● Task description: Please set down, word for word, each line from the one containing "(195, 405) = (354, 702): black" through the final line of the records below, both included, and nothing else.

[Collected data]
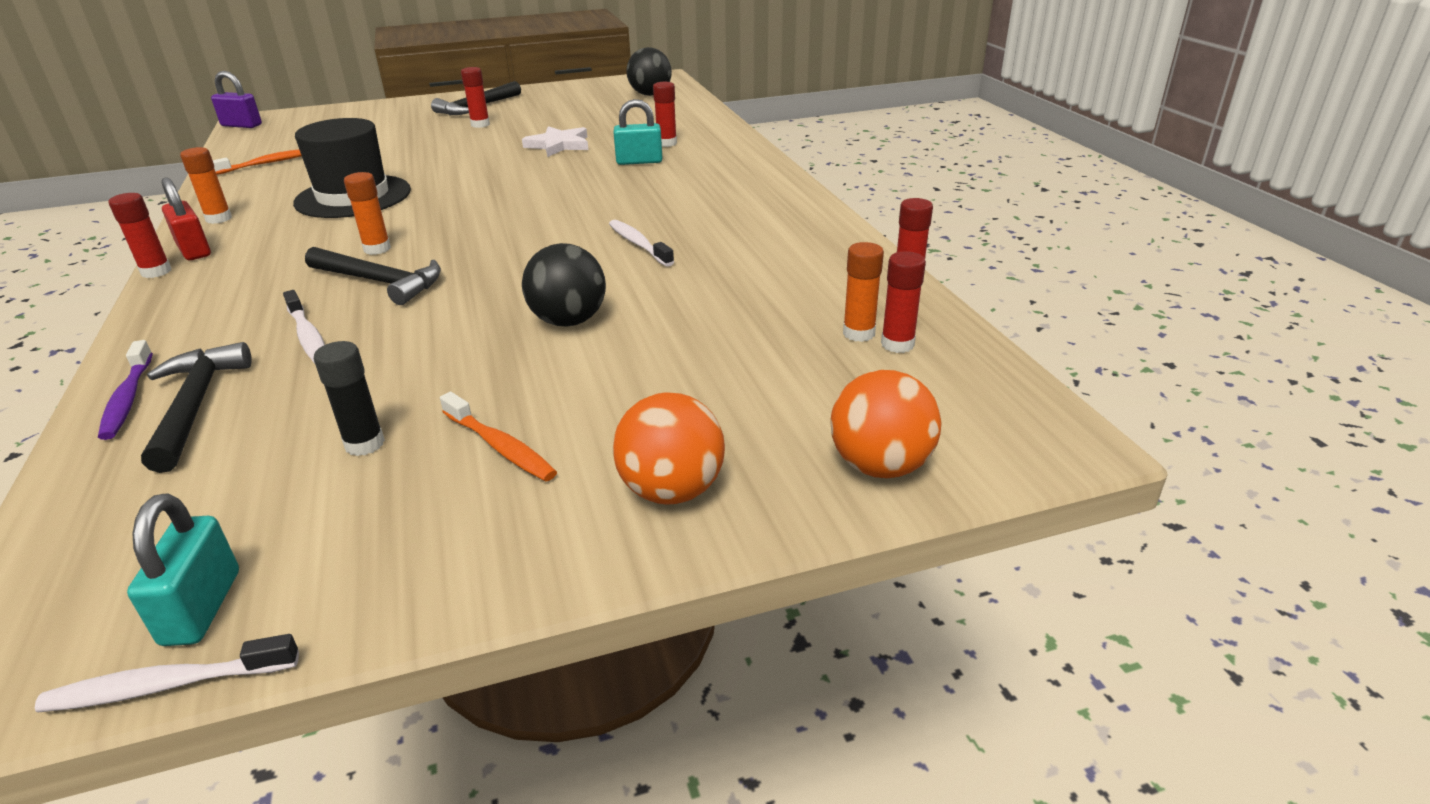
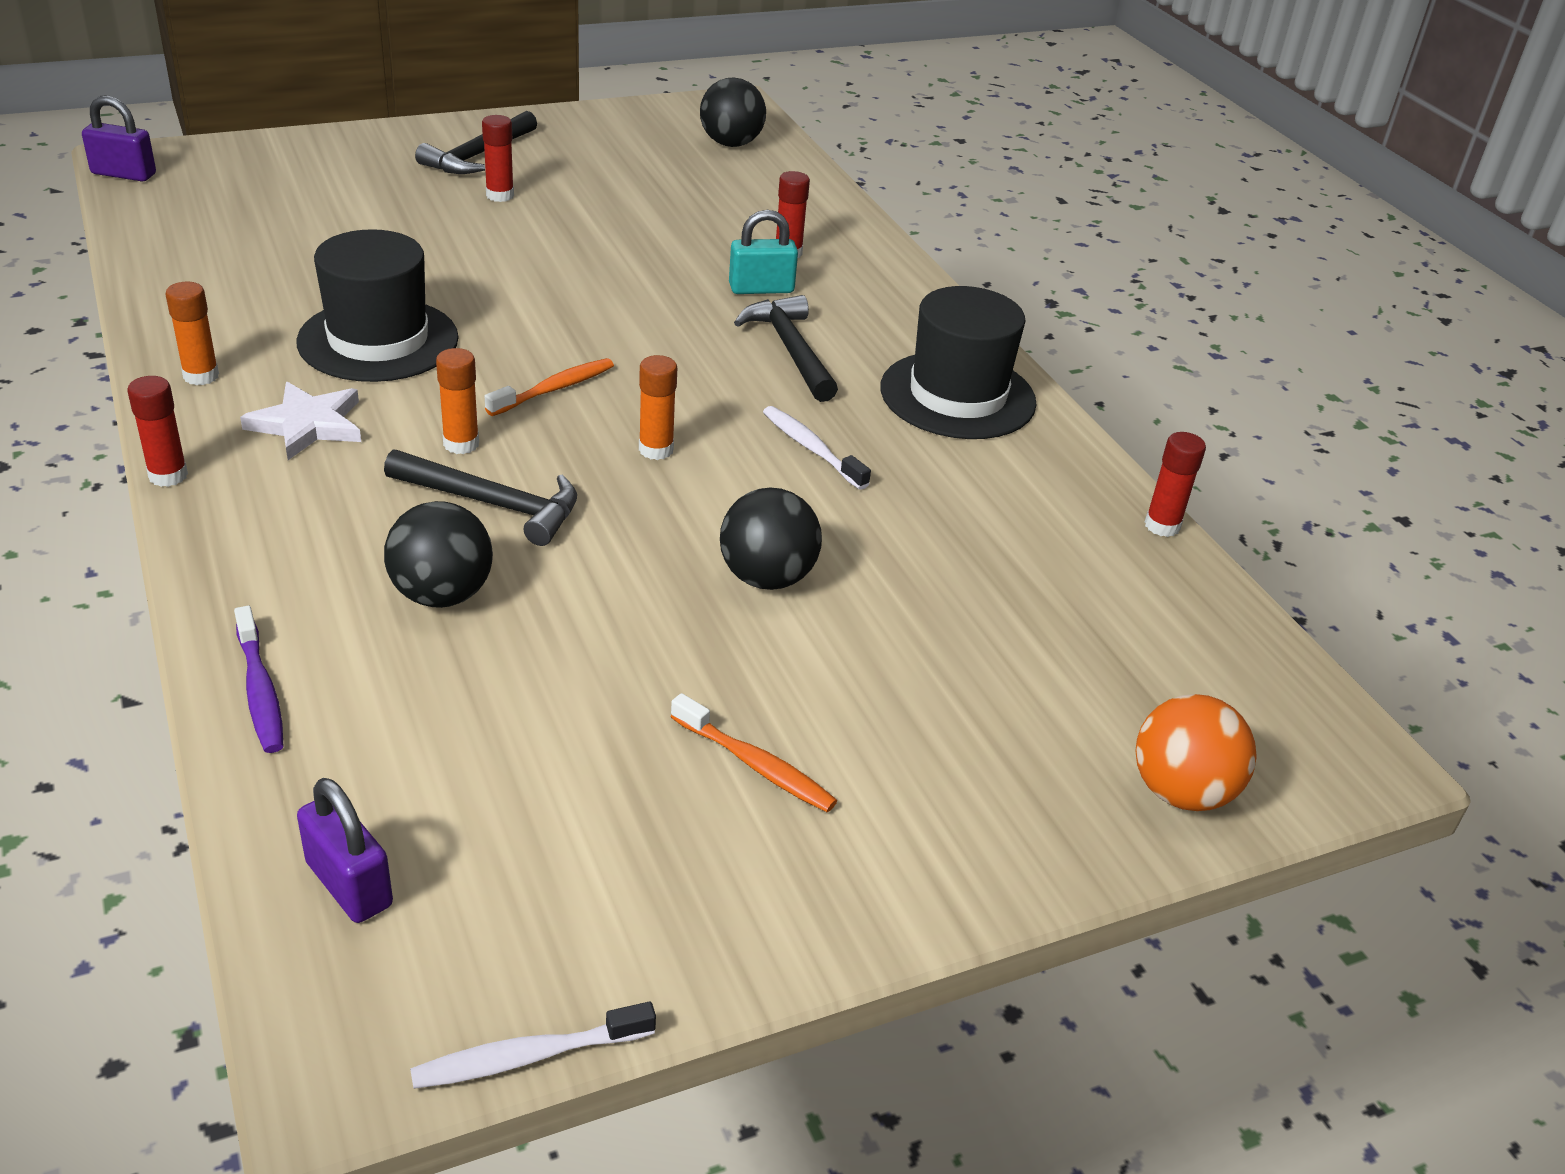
camera: 10 degrees left, 5 degrees up
(102, 536) = (349, 884): none -> purple padlock
(194, 250) = (199, 437): red padlock -> none
(195, 405) = (354, 702): black hammer -> black hammer (790, 350)
(201, 607) = (515, 970): turquoise padlock -> none
(265, 164) = (209, 263): orange toothbrush -> orange toothbrush (555, 389)
(308, 336) = (442, 595): white toothbrush -> black ball
(364, 444) = (594, 760): black glue stick -> none
(559, 145) = (634, 247): white star -> white star (308, 425)
(671, 491) = (967, 823): orange ball -> none
(764, 212) = (957, 395): none -> black hat
(858, 333) = (1120, 605): orange glue stick -> orange glue stick (656, 450)
(897, 344) = (1168, 623): red glue stick -> none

● Output for this task:
(195, 405) = (354, 702): black hammer -> black hammer (790, 350)
(201, 607) = (515, 970): turquoise padlock -> none
(265, 164) = (209, 263): orange toothbrush -> orange toothbrush (555, 389)
(308, 336) = (442, 595): white toothbrush -> black ball
(364, 444) = (594, 760): black glue stick -> none
(559, 145) = (634, 247): white star -> white star (308, 425)
(671, 491) = (967, 823): orange ball -> none
(764, 212) = (957, 395): none -> black hat
(858, 333) = (1120, 605): orange glue stick -> orange glue stick (656, 450)
(897, 344) = (1168, 623): red glue stick -> none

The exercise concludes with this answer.